» Material for the task:
******************************

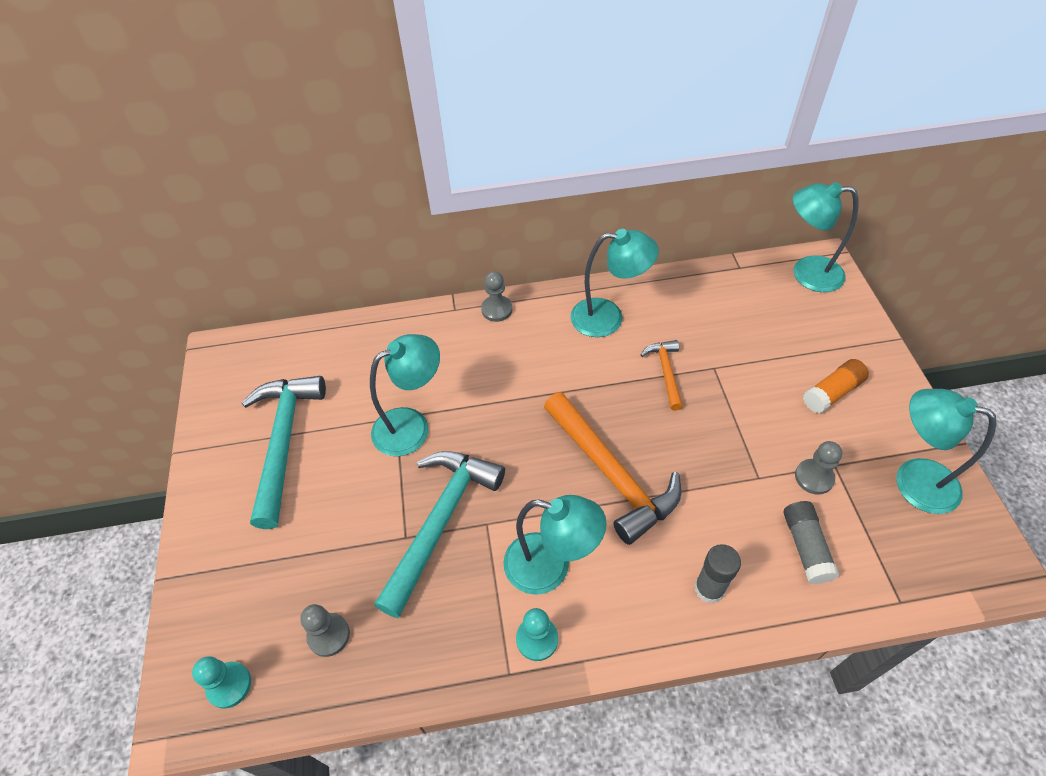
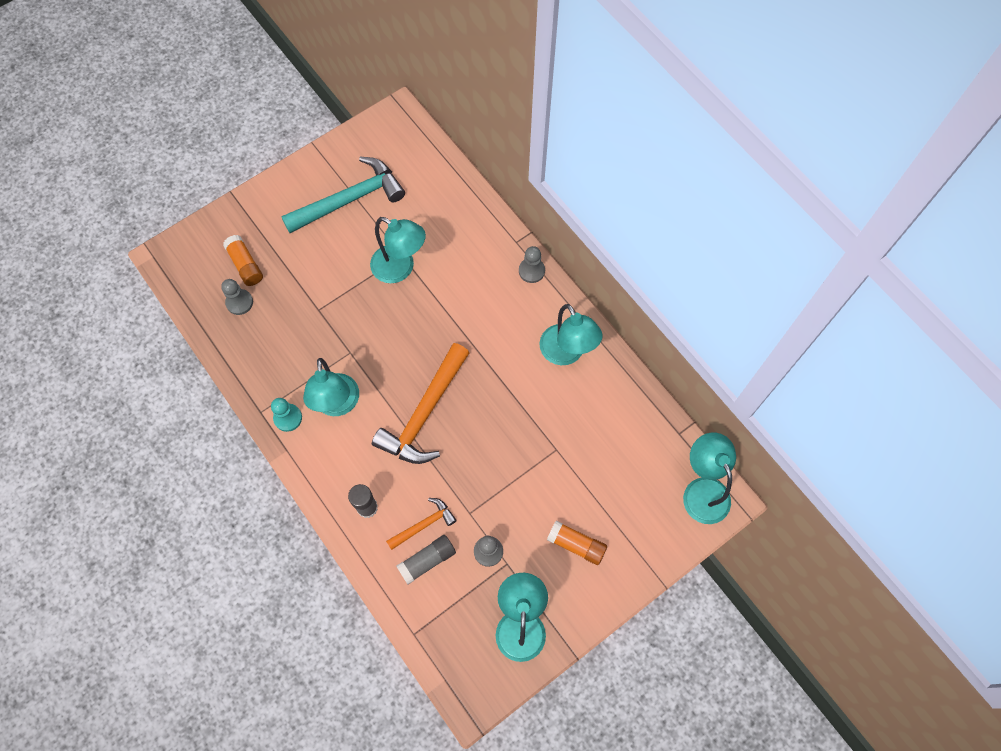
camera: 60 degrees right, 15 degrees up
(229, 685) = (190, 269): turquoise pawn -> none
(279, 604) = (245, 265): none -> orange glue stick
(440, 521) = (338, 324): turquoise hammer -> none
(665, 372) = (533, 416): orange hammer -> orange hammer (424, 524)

******************************

» Written task: From the line holding "(279, 604) = (245, 265): none" to the last line of the material above, reproduce every line exactly, and only those.

» Written reply:
(279, 604) = (245, 265): none -> orange glue stick
(440, 521) = (338, 324): turquoise hammer -> none
(665, 372) = (533, 416): orange hammer -> orange hammer (424, 524)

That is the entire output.